Entries provided Start Marker

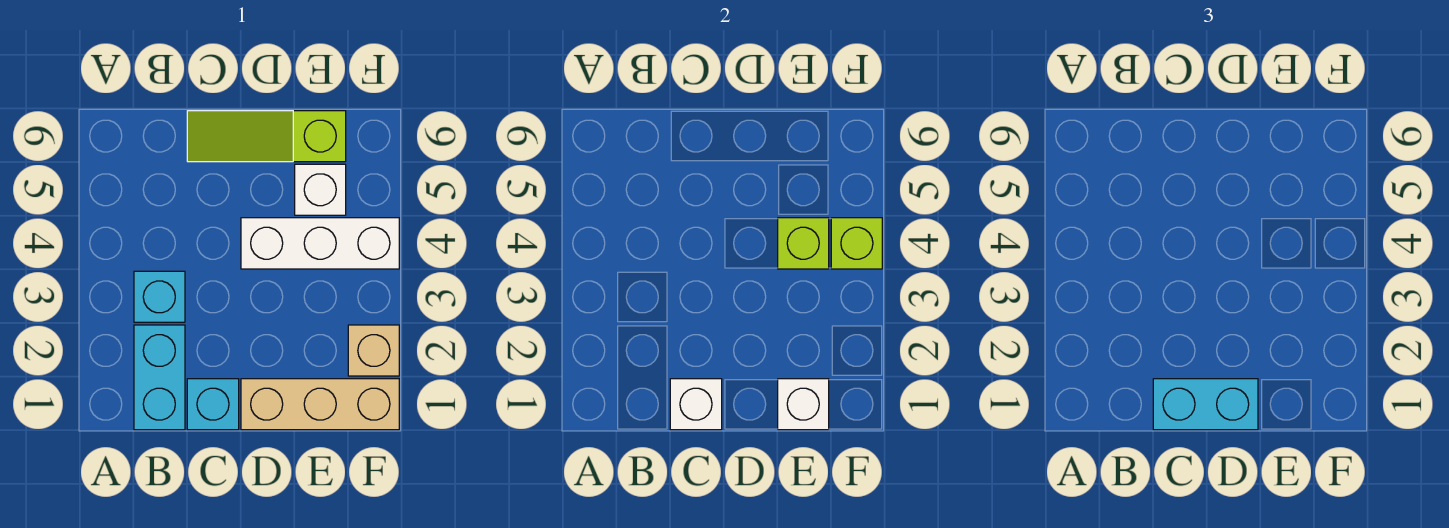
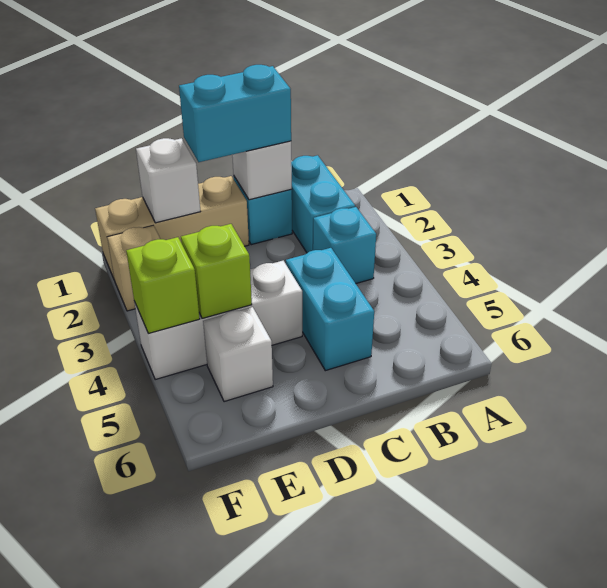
none -> cyan brick C4:C5 level 1
lime slope C6:E6 level 1 top E -> none

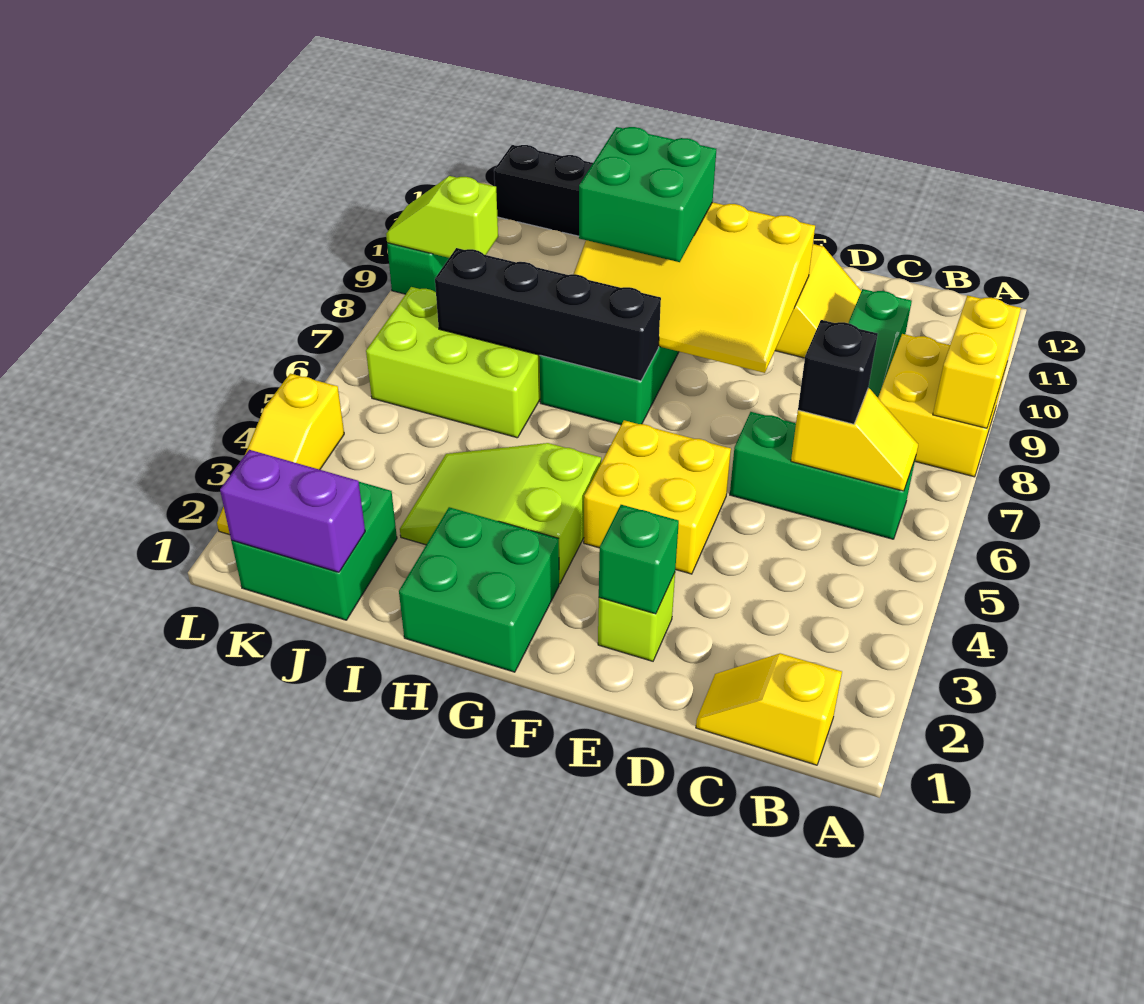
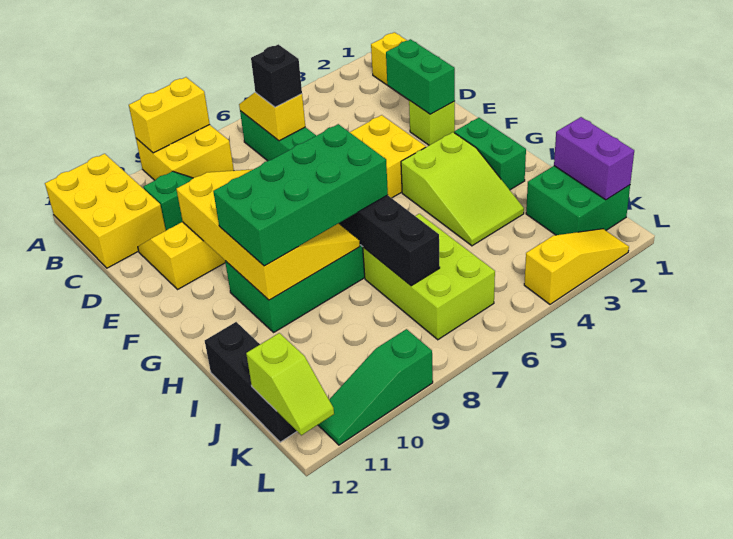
none -> yellow brick A11:C12 level 1
green brick E2 level 2 -> green brick D2:E2 level 2
green brick G1:H2 level 1 -> green brick G2:H2 level 1
green brick G9:H10 level 3 -> green brick G7:H10 level 3
lime slope K9:L9 level 2 top K -> lime slope K12:L12 level 2 top K

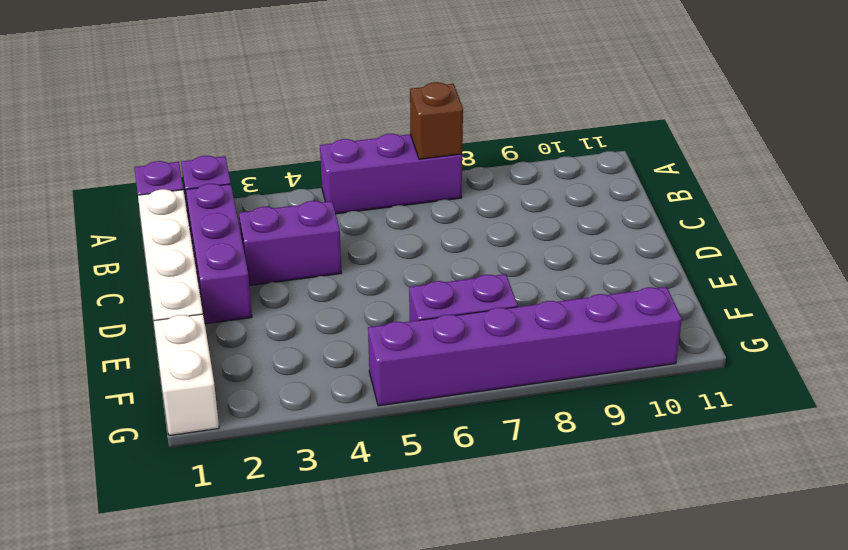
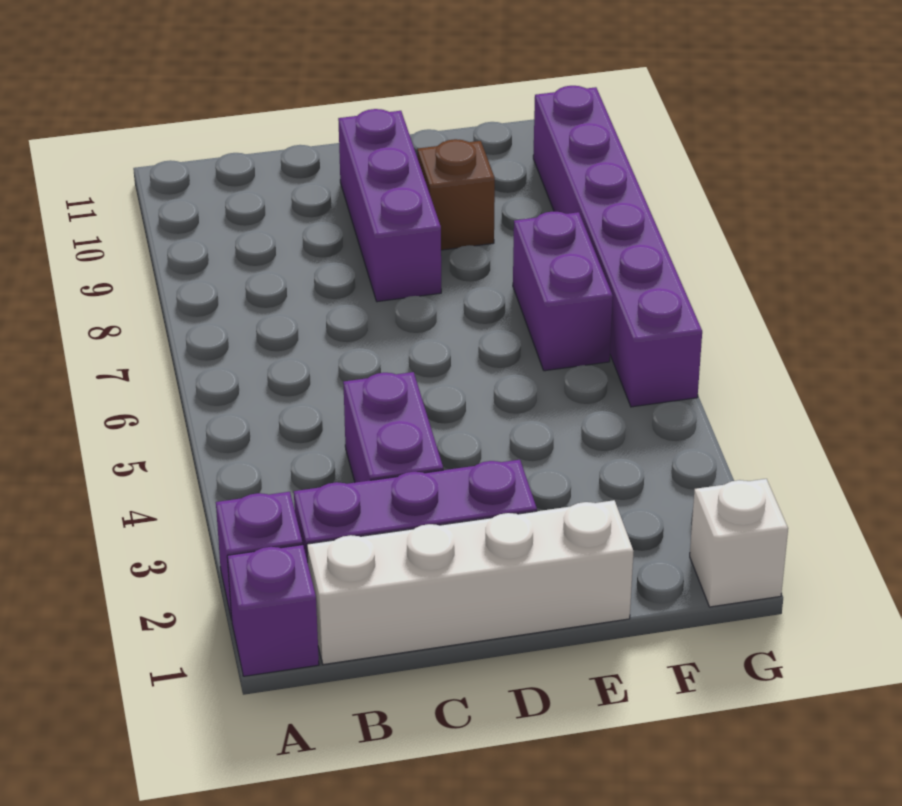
purple brick A5:A7 level 1 -> purple brick D8:D10 level 1
brown brick A7 level 2 -> brown brick E9 level 1
white brick F1:G1 level 1 -> white brick G1 level 1

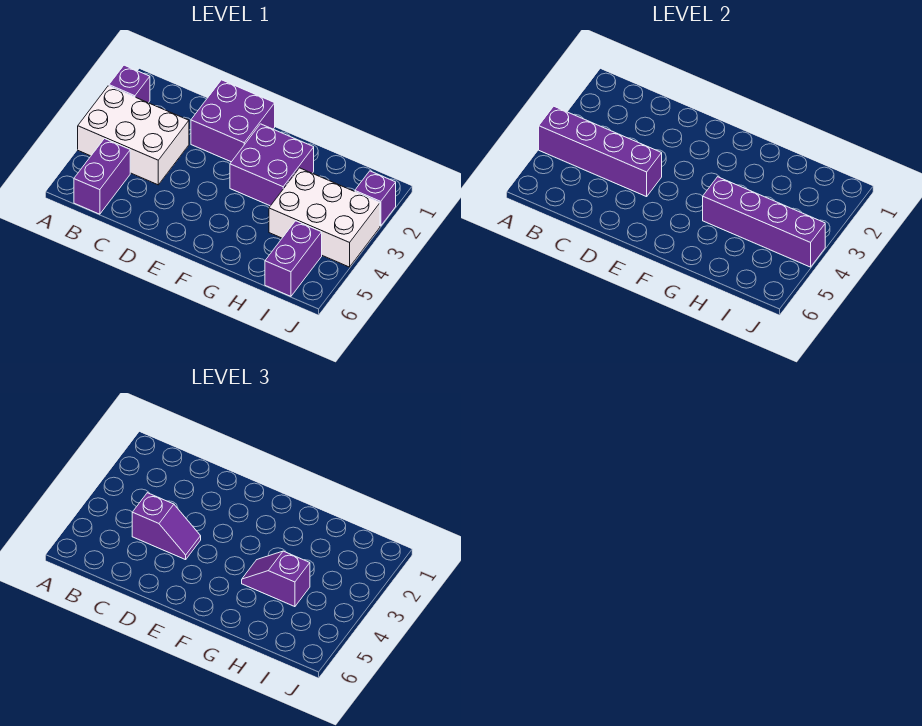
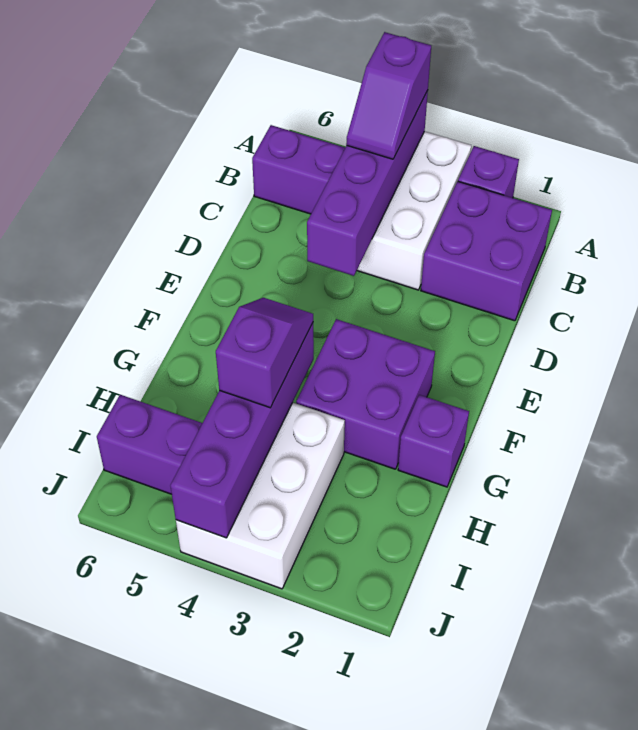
purple slope C4:D4 level 3 top C -> purple slope A4:B4 level 3 top A
purple brick D1:E2 level 1 -> purple brick B1:C2 level 1
purple brick J2 level 1 -> purple brick G1 level 1

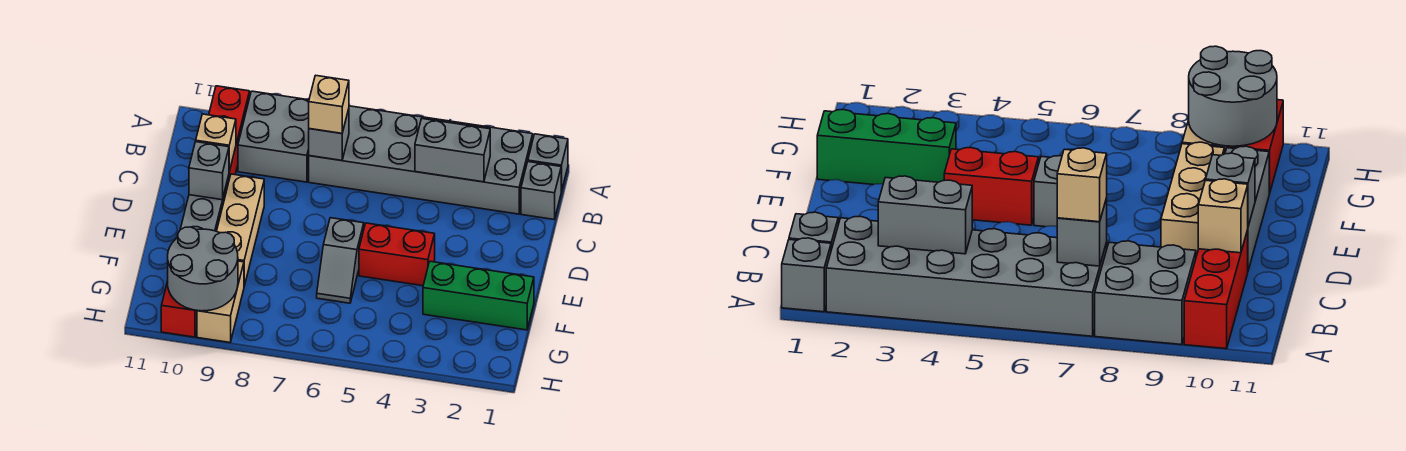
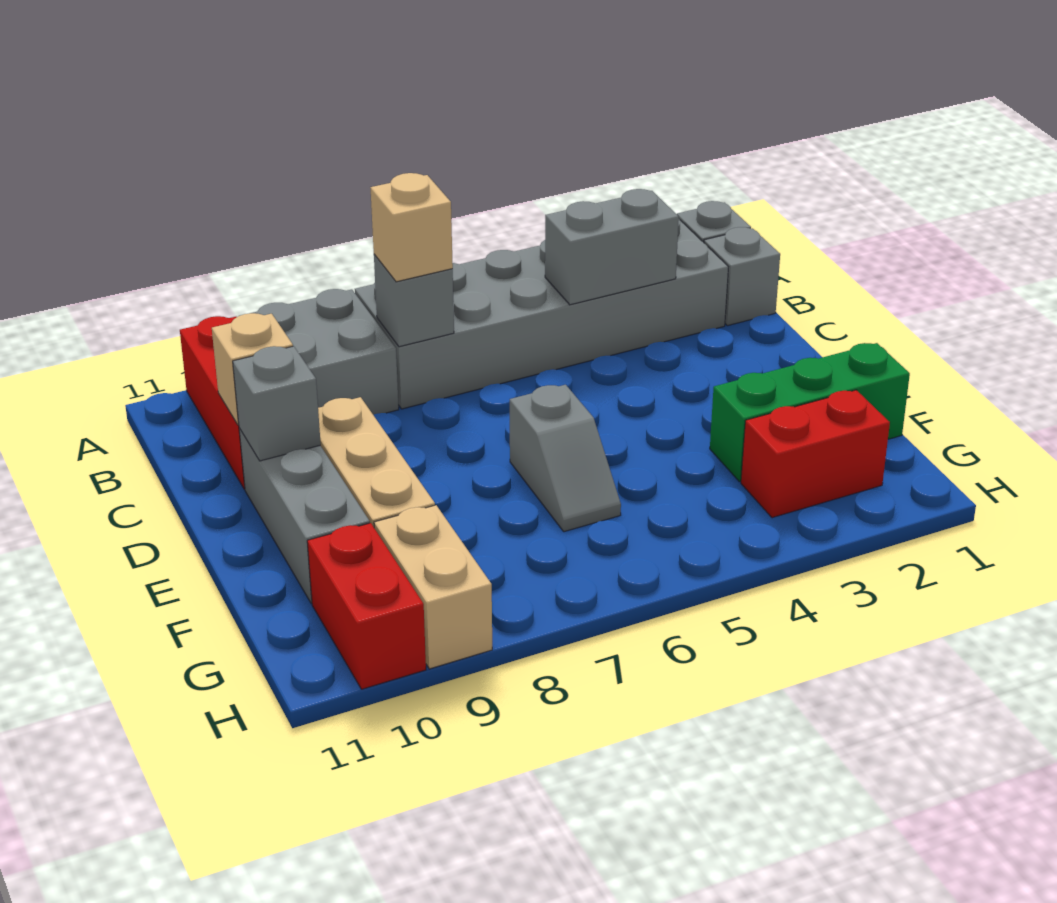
red brick E4:E5 level 1 -> red brick G2:G3 level 1
grey round brick G9:H10 level 2 -> none

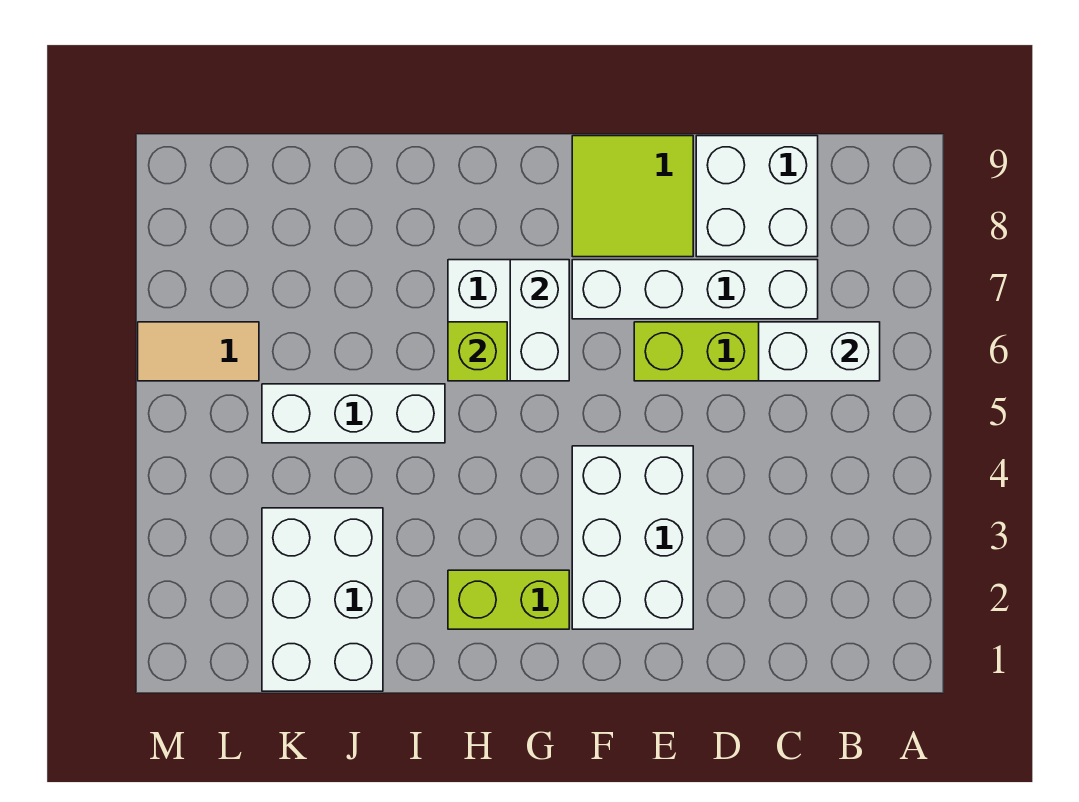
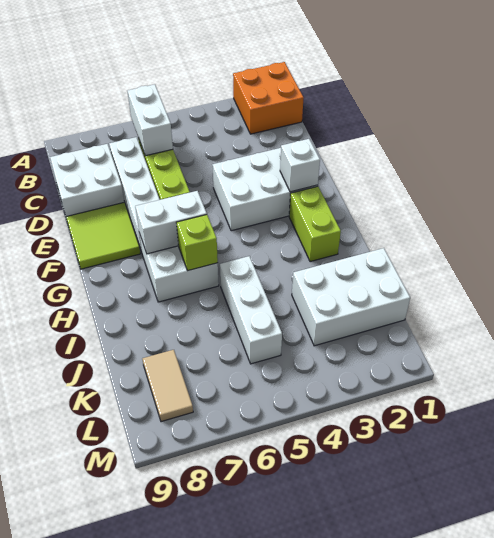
none -> orange brick A1:B2 level 1
none -> white brick F2 level 2
tan tile L6:M6 level 1 -> tan tile K8:L8 level 1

Entries provided End Marker

Instructions for the task:
Gather up, from the records above, each line where the word "purple" appears.

Your solution:
purple brick A5:A7 level 1 -> purple brick D8:D10 level 1
purple slope C4:D4 level 3 top C -> purple slope A4:B4 level 3 top A
purple brick D1:E2 level 1 -> purple brick B1:C2 level 1
purple brick J2 level 1 -> purple brick G1 level 1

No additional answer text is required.